### Given exercise
Copy out every line of the records below word for word, leaving out the picture lines.

### Source records
--------------------------------------------------
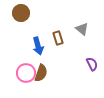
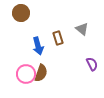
pink circle: moved 1 px down
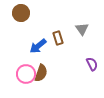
gray triangle: rotated 16 degrees clockwise
blue arrow: rotated 66 degrees clockwise
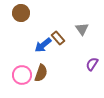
brown rectangle: rotated 24 degrees counterclockwise
blue arrow: moved 5 px right, 1 px up
purple semicircle: rotated 120 degrees counterclockwise
pink circle: moved 4 px left, 1 px down
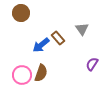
blue arrow: moved 2 px left
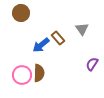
brown semicircle: moved 2 px left; rotated 18 degrees counterclockwise
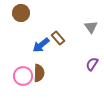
gray triangle: moved 9 px right, 2 px up
pink circle: moved 1 px right, 1 px down
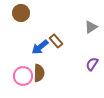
gray triangle: rotated 32 degrees clockwise
brown rectangle: moved 2 px left, 3 px down
blue arrow: moved 1 px left, 2 px down
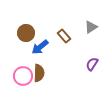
brown circle: moved 5 px right, 20 px down
brown rectangle: moved 8 px right, 5 px up
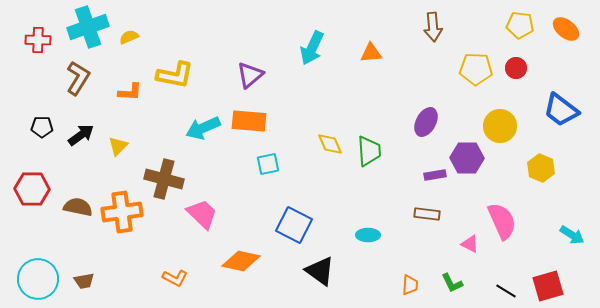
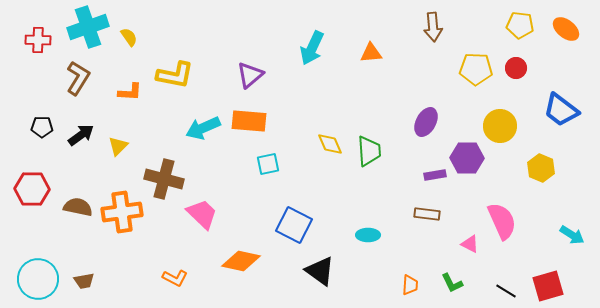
yellow semicircle at (129, 37): rotated 78 degrees clockwise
--------------------------------------------------
### Exercise output
pink circle: moved 1 px down
gray triangle: rotated 16 degrees clockwise
blue arrow: rotated 66 degrees clockwise
brown rectangle: rotated 24 degrees counterclockwise
blue arrow: moved 5 px right, 1 px up
purple semicircle: rotated 120 degrees counterclockwise
pink circle: moved 4 px left, 1 px down
blue arrow: moved 2 px left
brown semicircle: moved 2 px left; rotated 18 degrees counterclockwise
gray triangle: moved 9 px right, 2 px up
pink circle: moved 1 px right, 1 px down
gray triangle: rotated 32 degrees clockwise
brown rectangle: moved 2 px left, 3 px down
blue arrow: moved 1 px left, 2 px down
brown circle: moved 5 px right, 20 px down
brown rectangle: moved 8 px right, 5 px up
yellow semicircle at (129, 37): rotated 78 degrees clockwise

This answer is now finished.